Exercise brief
The answer must be every entry below, word for word, with the pictures left out.

(Dataset items)
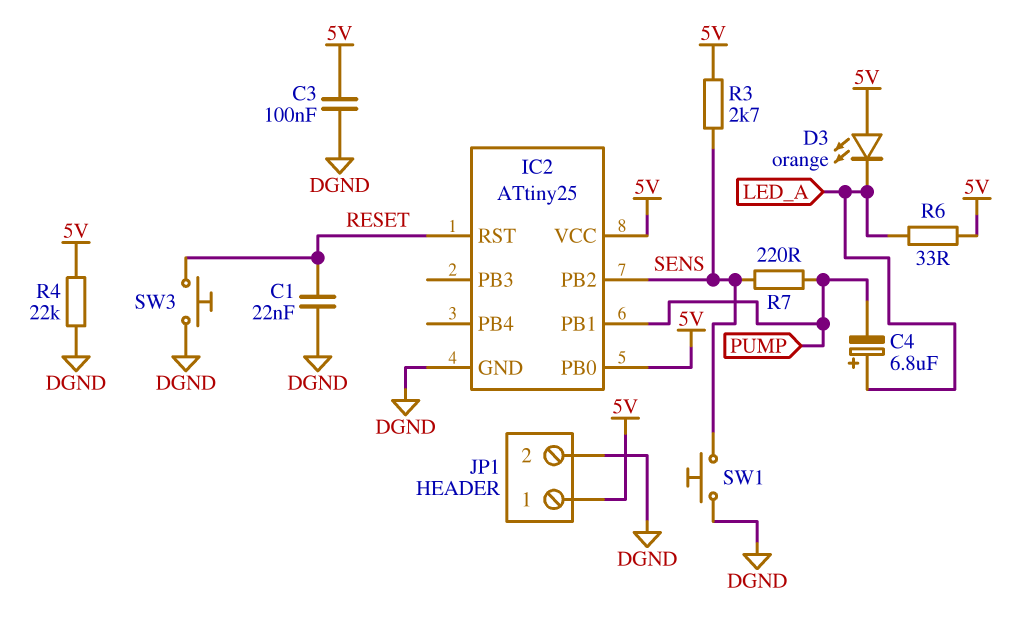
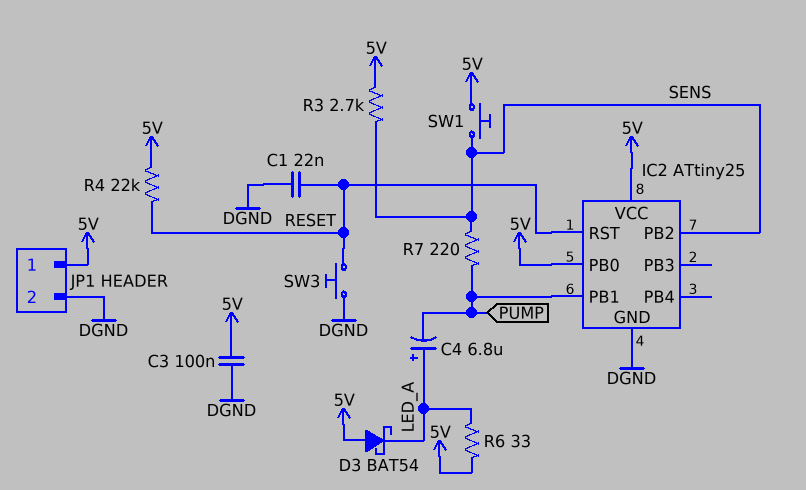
D3: LED orange (A 5V, K LED_A) -> schottky BAT54 (A 5V, K LED_A)
R4: 22k (5V, DGND) -> 22k (5V, RESET)
SW1: button (DGND, SENS) -> button (5V, SENS)

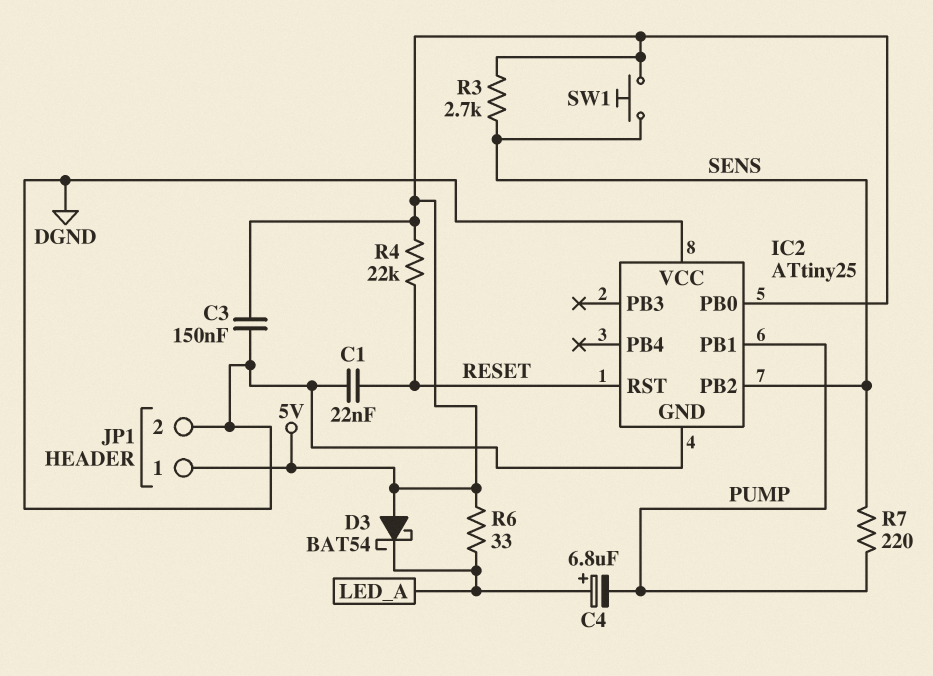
C3: 100nF (5V, DGND) -> 150nF (5V, DGND)
IC2 pin VCC: 5V -> DGND
SW3: button (DGND, RESET) -> none

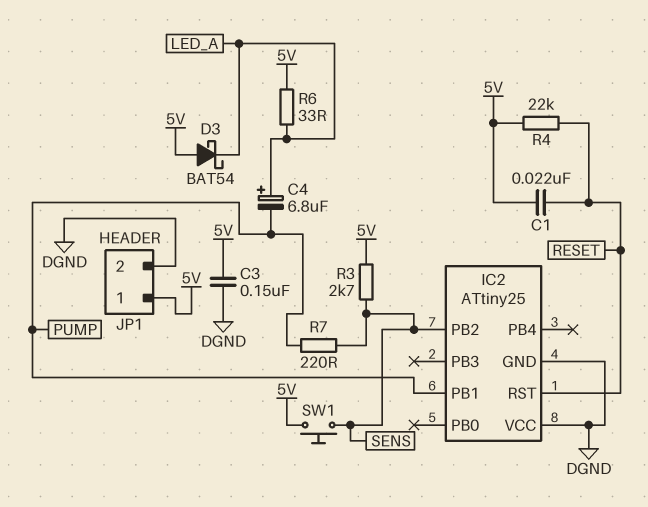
C1: 22nF (DGND, RESET) -> 22nF (5V, RESET)
IC2 pin PB0: 5V -> none

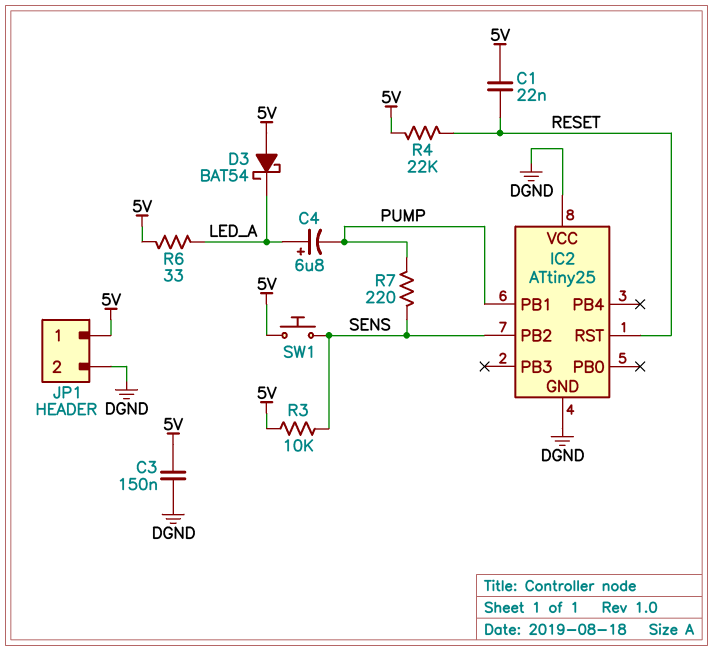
R3: 2.7k (5V, SENS) -> 10k (5V, SENS)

Result of this exercise
D3: LED orange (A 5V, K LED_A) -> schottky BAT54 (A 5V, K LED_A)
R4: 22k (5V, DGND) -> 22k (5V, RESET)
SW1: button (DGND, SENS) -> button (5V, SENS)

C3: 100nF (5V, DGND) -> 150nF (5V, DGND)
IC2 pin VCC: 5V -> DGND
SW3: button (DGND, RESET) -> none

C1: 22nF (DGND, RESET) -> 22nF (5V, RESET)
IC2 pin PB0: 5V -> none

R3: 2.7k (5V, SENS) -> 10k (5V, SENS)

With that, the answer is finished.